Once the line containing "C6: none -> 150nF (OUT, VB)" is found in the entries below, restate it and each following line word for word, stopping after the line containing "R25: none -> 10k (GND, LINE)".

#### [Provided data]
=== Section Start ===

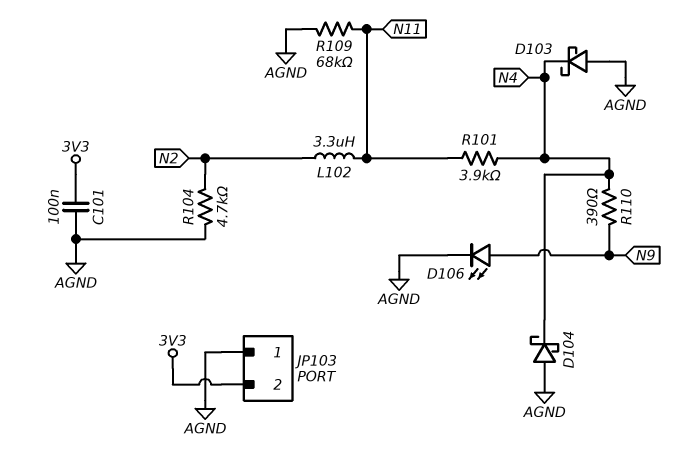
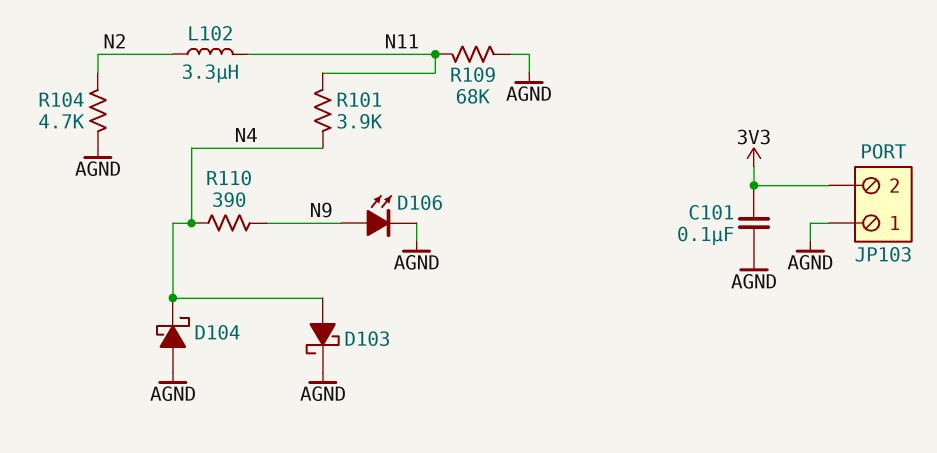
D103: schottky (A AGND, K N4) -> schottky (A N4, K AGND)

=== Section End ===
=== Section Start ===

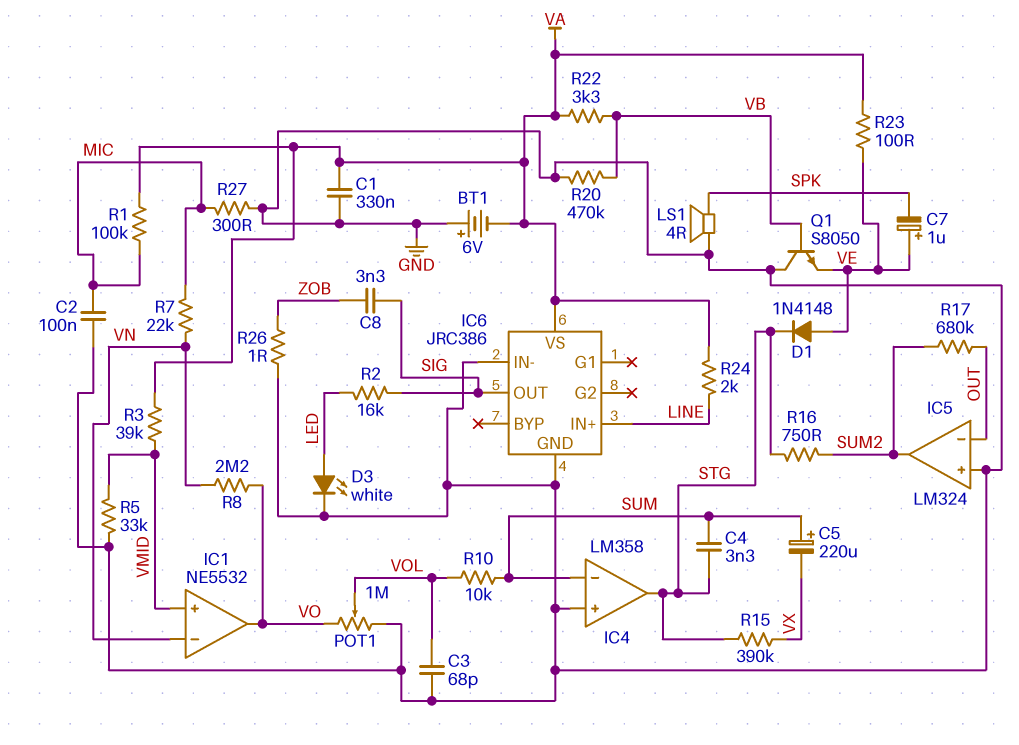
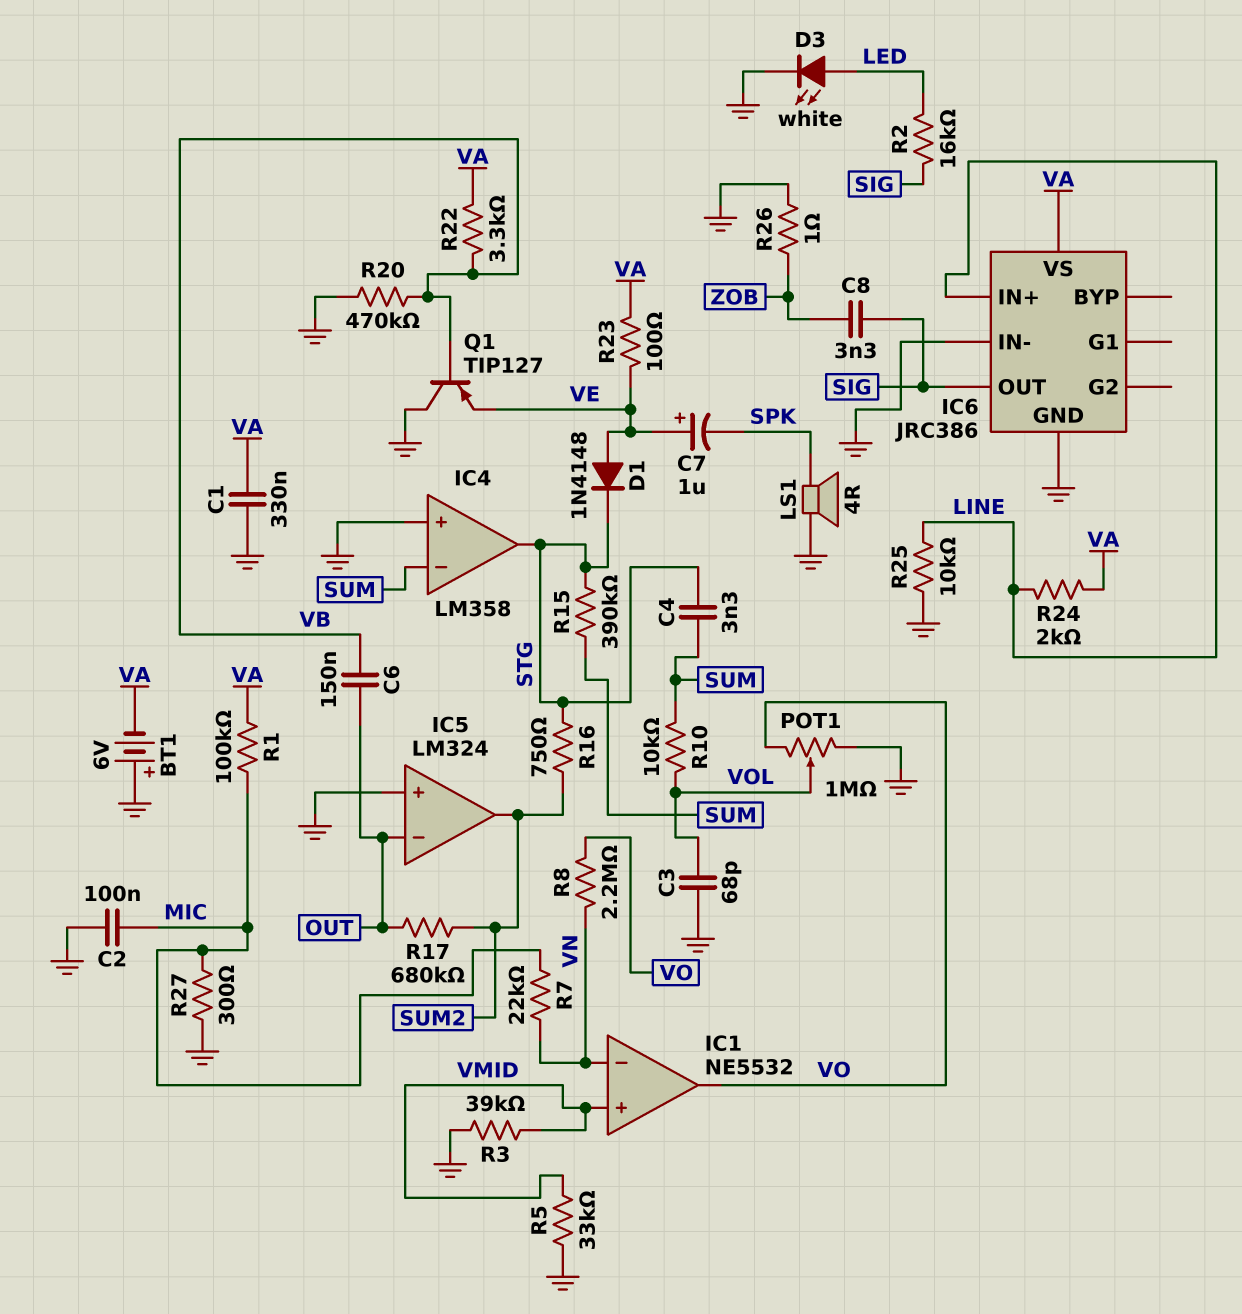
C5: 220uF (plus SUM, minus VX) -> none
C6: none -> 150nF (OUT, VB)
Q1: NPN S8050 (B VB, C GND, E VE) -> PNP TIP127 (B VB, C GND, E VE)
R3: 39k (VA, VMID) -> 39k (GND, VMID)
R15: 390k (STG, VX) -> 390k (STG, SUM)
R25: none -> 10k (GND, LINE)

=== Section End ===

#### [Exercise output]
C6: none -> 150nF (OUT, VB)
Q1: NPN S8050 (B VB, C GND, E VE) -> PNP TIP127 (B VB, C GND, E VE)
R3: 39k (VA, VMID) -> 39k (GND, VMID)
R15: 390k (STG, VX) -> 390k (STG, SUM)
R25: none -> 10k (GND, LINE)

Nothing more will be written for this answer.